BEGIN Data to examine

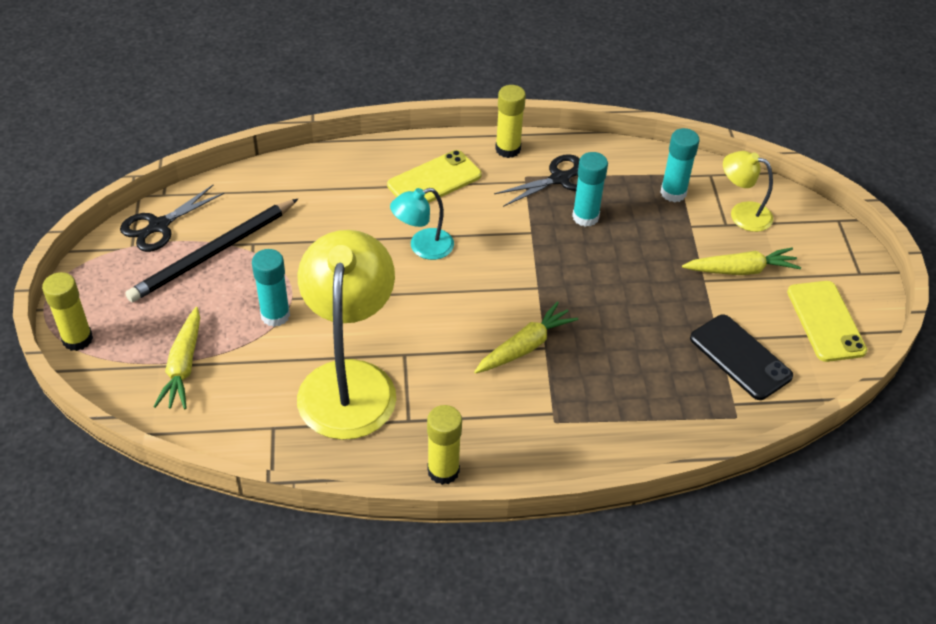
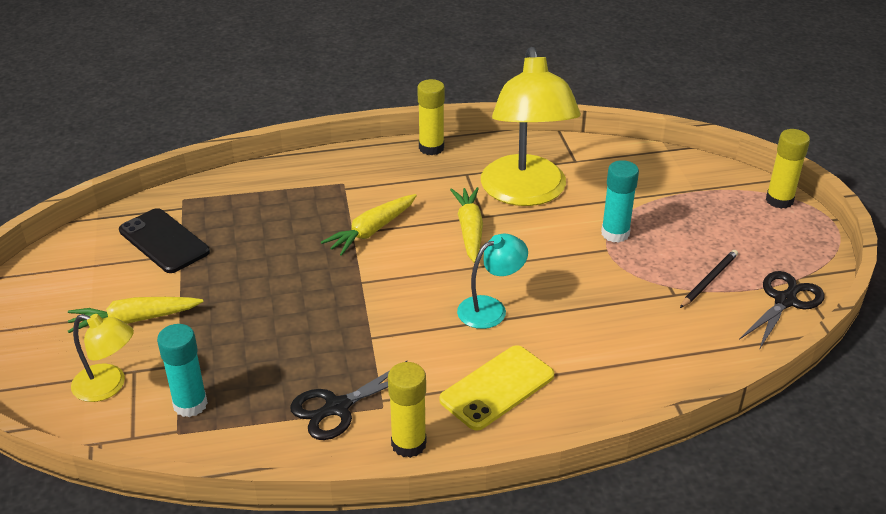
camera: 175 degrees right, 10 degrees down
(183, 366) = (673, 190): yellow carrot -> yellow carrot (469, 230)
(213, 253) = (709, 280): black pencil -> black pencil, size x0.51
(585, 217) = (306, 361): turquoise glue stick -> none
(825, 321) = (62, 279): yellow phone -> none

END Data to examine

* **What is being asked**
Transcribe all lines above exactly, skipping pictures.

* **Your solution**
camera: 175 degrees right, 10 degrees down
(183, 366) = (673, 190): yellow carrot -> yellow carrot (469, 230)
(213, 253) = (709, 280): black pencil -> black pencil, size x0.51
(585, 217) = (306, 361): turquoise glue stick -> none
(825, 321) = (62, 279): yellow phone -> none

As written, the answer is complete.